_Problem statement_
Once the line containing "yellow pan: [345,362,442,415]" is found in the data below, repeat it and every later line exactly, leaving the pictures out.

[Object inventory data]
Start of Block
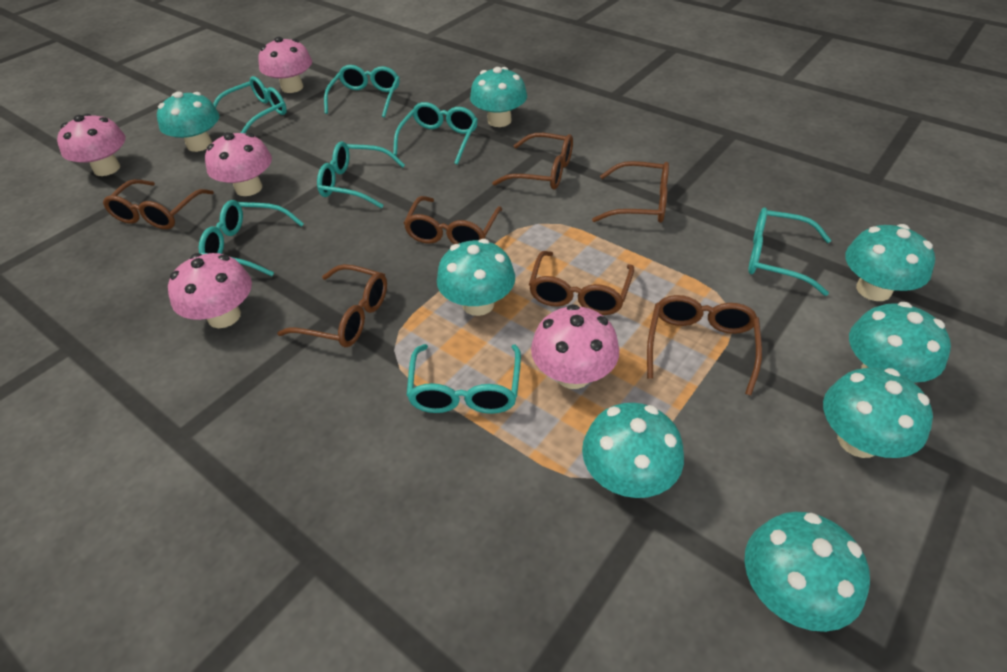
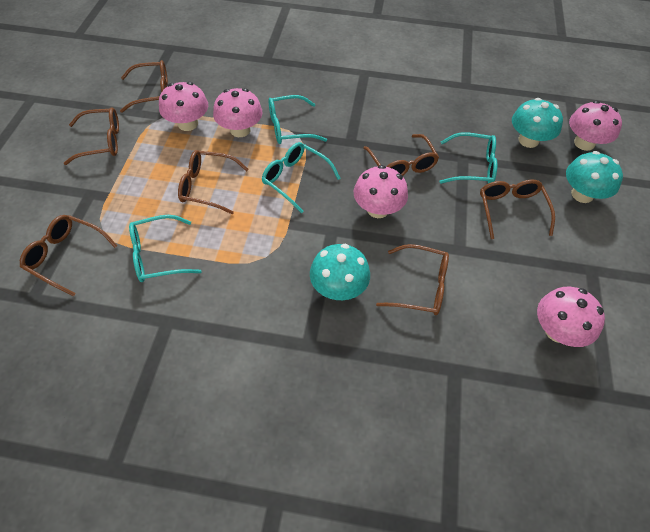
turquoise glasses: [199,200,304,276] [213,76,287,133] [317,141,405,208] [324,65,400,118] [393,102,478,165] [406,344,521,414] [748,208,831,296] = 7 -> [129,215,202,282] [262,142,341,214] [269,95,327,144] [439,132,497,184] = 4
turquoise mushroom: [157,91,219,152] [437,239,515,316] [470,67,527,127] [582,403,684,498] [744,512,870,632] [823,368,933,458] [845,224,935,301] [849,302,951,383] = 8 -> [310,244,370,300] [512,98,563,148] [566,151,623,203] = 3

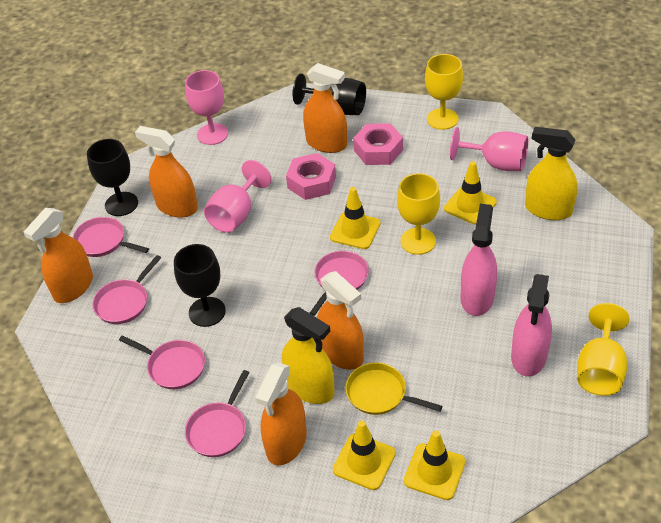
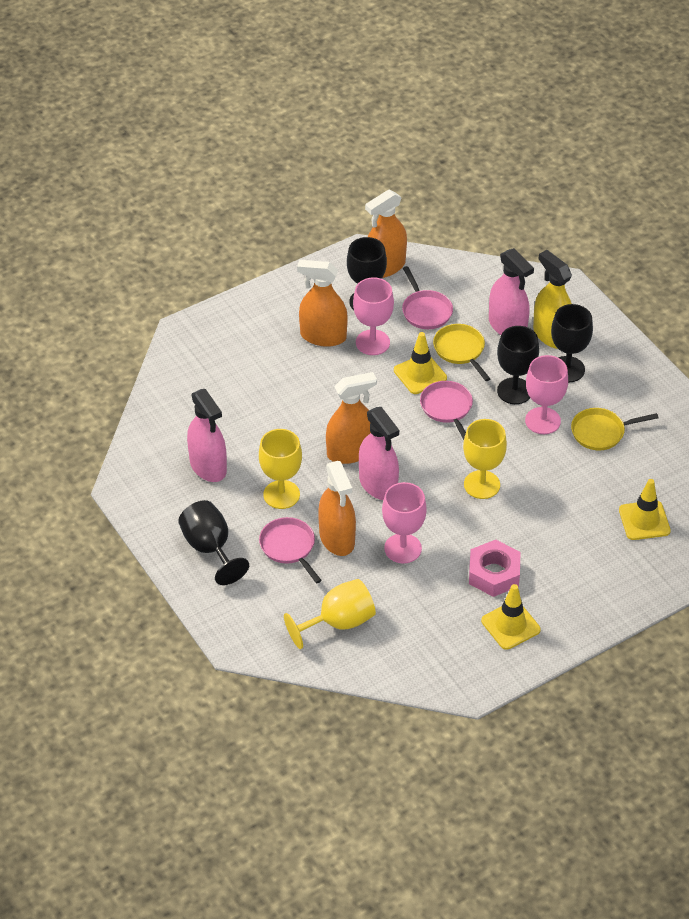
black goblet: [87,139,138,216] [174,244,226,327] [292,74,366,115] = 3 -> [178,500,249,585] [347,237,387,310] [497,326,539,404] [551,304,593,382] = 4
orange spray bottle: [24,208,93,303] [135,126,198,217] [255,362,307,465] [303,63,347,153] [317,271,364,370] = 5 -> [297,260,348,347] [318,461,356,556] [326,372,377,464] [365,190,407,278] = 4
pink nut: [286,153,336,200] [353,123,403,165] = 2 -> [469,540,520,597] = 1
pink pan: [73,217,149,257] [92,255,161,324] [119,335,205,389] [185,370,250,457] [310,251,369,316] = 5 -> [259,517,322,584] [402,266,453,329] [420,381,473,440] = 3
pink spray bottle: [461,204,497,316] [511,274,552,377] = 2 -> [187,389,227,482] [359,407,399,500] [489,248,534,335] = 3
yellow pan: [345,362,442,415] = 1 -> [433,324,490,381] [571,408,658,450] = 2
yellow spray bottle: [282,307,334,404] [525,127,578,220] = 2 -> [533,250,572,349] = 1
yellow traffic cone: [330,187,381,249] [333,420,396,490] [404,430,466,500] [444,161,497,225] = 4 -> [394,332,447,394] [481,584,541,650] [619,479,671,540] = 3

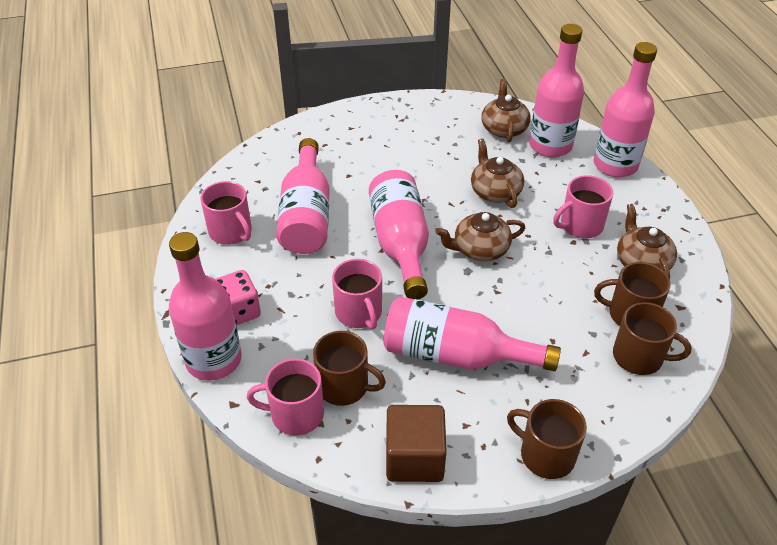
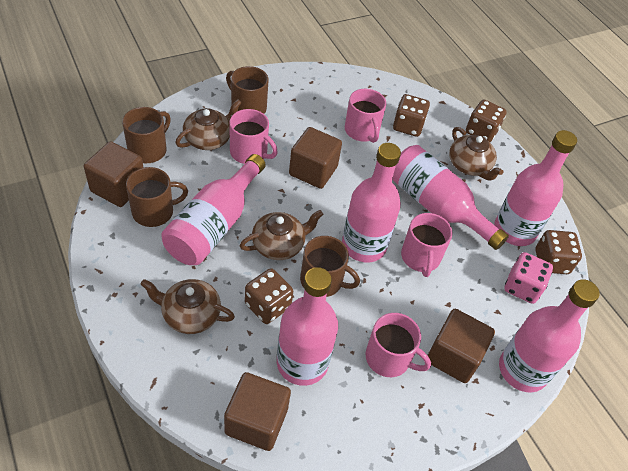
brown cube: [386,405,447,482] = 1 -> [84,141,144,207] [224,372,291,451] [289,127,342,189] [428,309,495,383] = 4
brown dice: none = 0 -> [245,268,293,324] [393,94,430,137] [466,100,507,142] [535,230,582,274] = 4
End of Block
_Task output_
yellow pan: [345,362,442,415] = 1 -> [433,324,490,381] [571,408,658,450] = 2
yellow spray bottle: [282,307,334,404] [525,127,578,220] = 2 -> [533,250,572,349] = 1
yellow traffic cone: [330,187,381,249] [333,420,396,490] [404,430,466,500] [444,161,497,225] = 4 -> [394,332,447,394] [481,584,541,650] [619,479,671,540] = 3

brown cube: [386,405,447,482] = 1 -> [84,141,144,207] [224,372,291,451] [289,127,342,189] [428,309,495,383] = 4
brown dice: none = 0 -> [245,268,293,324] [393,94,430,137] [466,100,507,142] [535,230,582,274] = 4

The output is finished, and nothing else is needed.